THE PROBLEM
Retrieve all lines below that have the string "plant".
---------- DATASET EXCERPT ----------
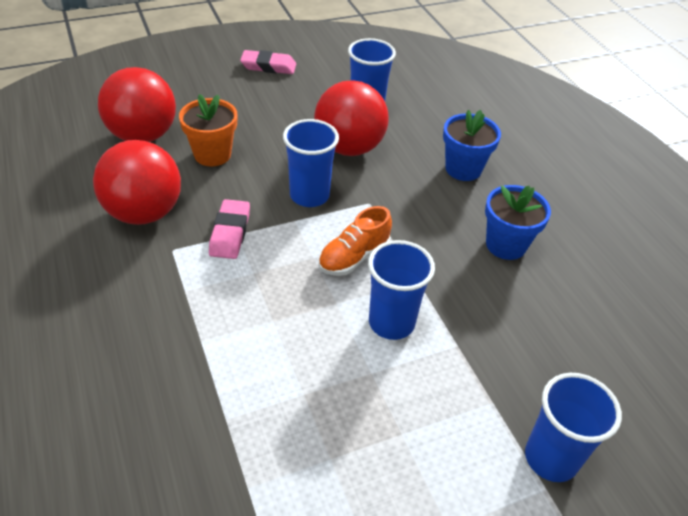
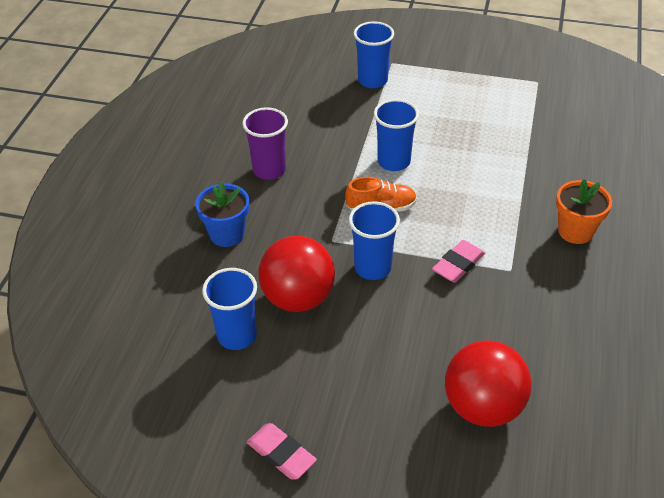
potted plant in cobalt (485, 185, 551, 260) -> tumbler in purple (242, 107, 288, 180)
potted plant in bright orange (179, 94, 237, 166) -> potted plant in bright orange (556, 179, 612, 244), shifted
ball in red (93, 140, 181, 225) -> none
----------
OUTPUT FOR THIS TASK
potted plant in cobalt (485, 185, 551, 260) -> tumbler in purple (242, 107, 288, 180)
potted plant in bright orange (179, 94, 237, 166) -> potted plant in bright orange (556, 179, 612, 244), shifted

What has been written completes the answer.